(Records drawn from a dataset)
====================

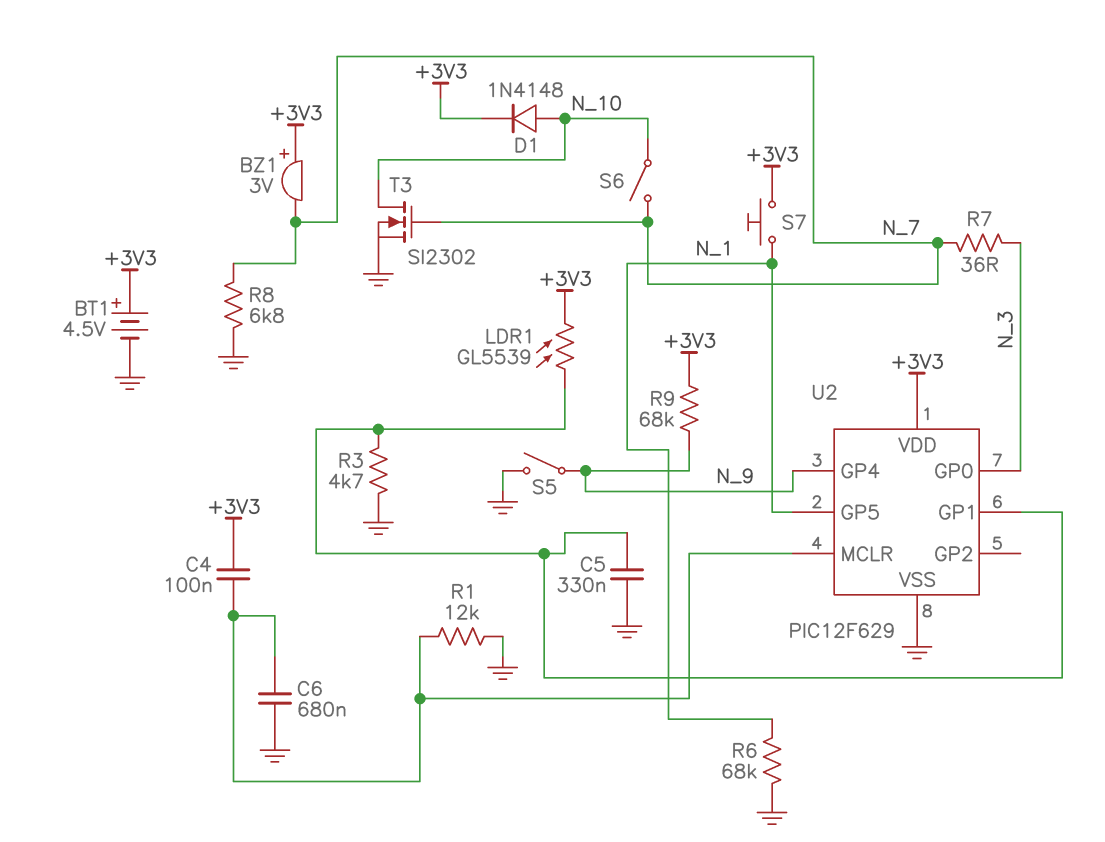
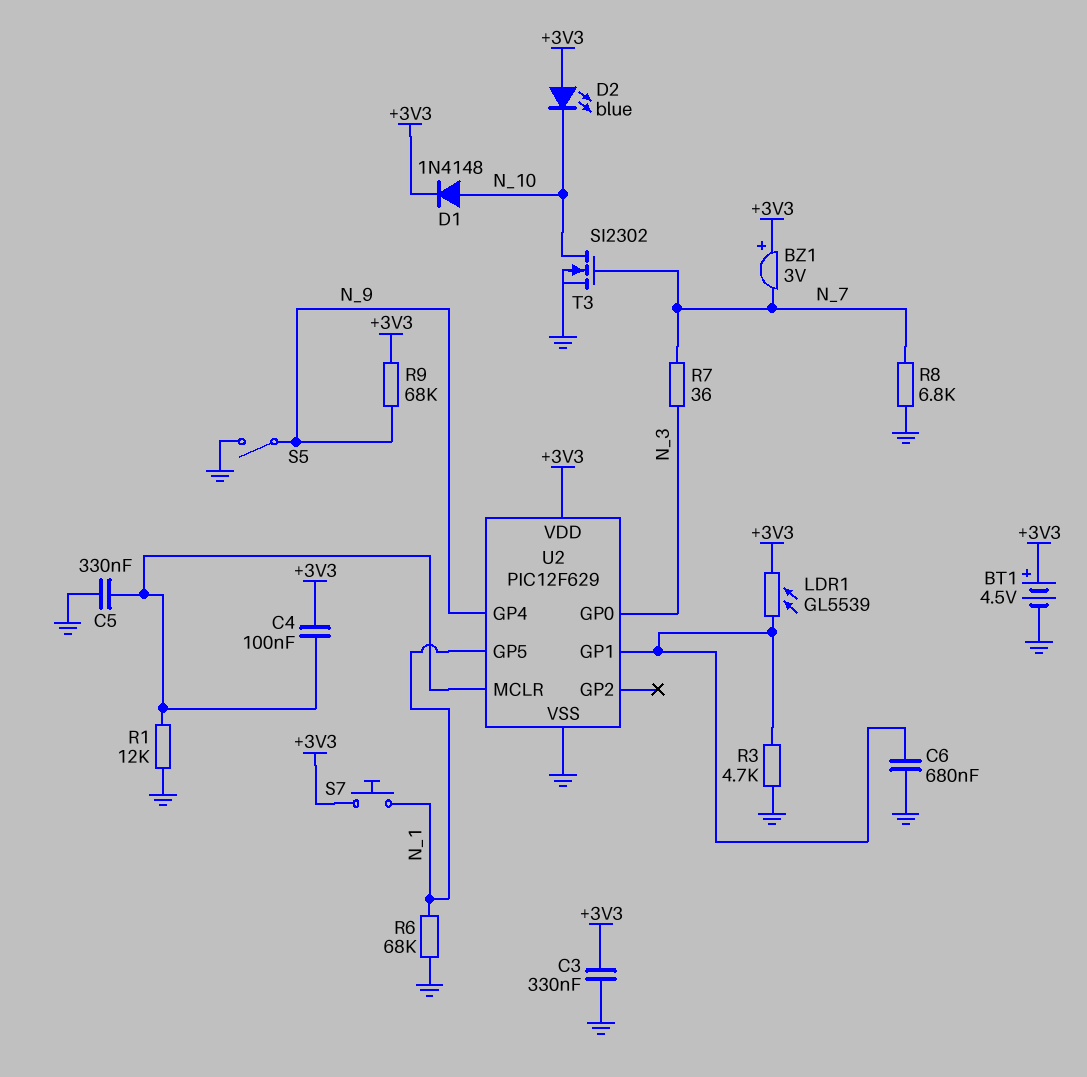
C3: none -> 330nF (+3V3, GND)
C5: 330nF (GND, U2/GP1) -> 330nF (GND, U2/MCLR)
C6: 680nF (GND, U2/MCLR) -> 680nF (GND, U2/GP1)
D2: none -> LED blue (A +3V3, K N_10)
S6: switch (N_7, N_10) -> none

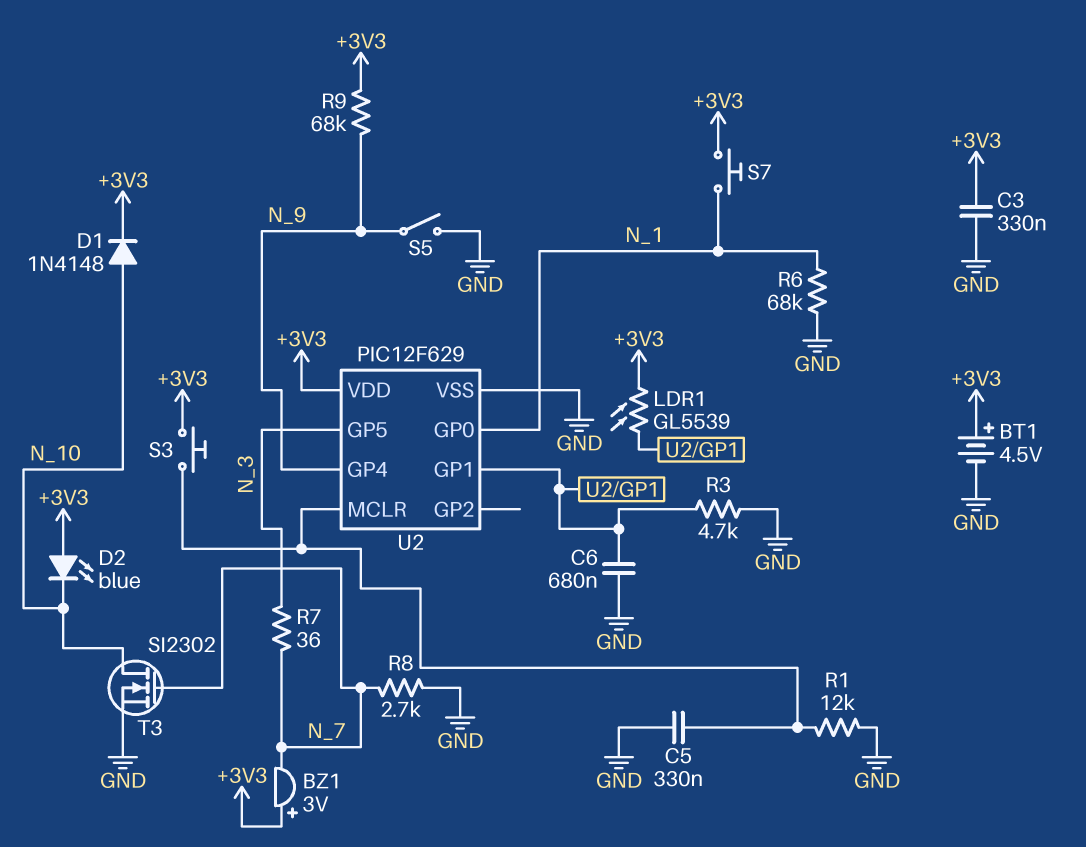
C4: 100nF (+3V3, U2/MCLR) -> none
R8: 6.8k (GND, N_7) -> 2.7k (GND, N_7)
S3: none -> button (+3V3, U2/MCLR)
U2 pin GP0: N_3 -> N_1
U2 pin GP5: N_1 -> N_3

====================

The lines from the one containing "C6: 680nF (GND, U2/MCLR)" through the end of the data above are to be copied exactly, both ends included, and pictures are to be omitted.

C6: 680nF (GND, U2/MCLR) -> 680nF (GND, U2/GP1)
D2: none -> LED blue (A +3V3, K N_10)
S6: switch (N_7, N_10) -> none

C4: 100nF (+3V3, U2/MCLR) -> none
R8: 6.8k (GND, N_7) -> 2.7k (GND, N_7)
S3: none -> button (+3V3, U2/MCLR)
U2 pin GP0: N_3 -> N_1
U2 pin GP5: N_1 -> N_3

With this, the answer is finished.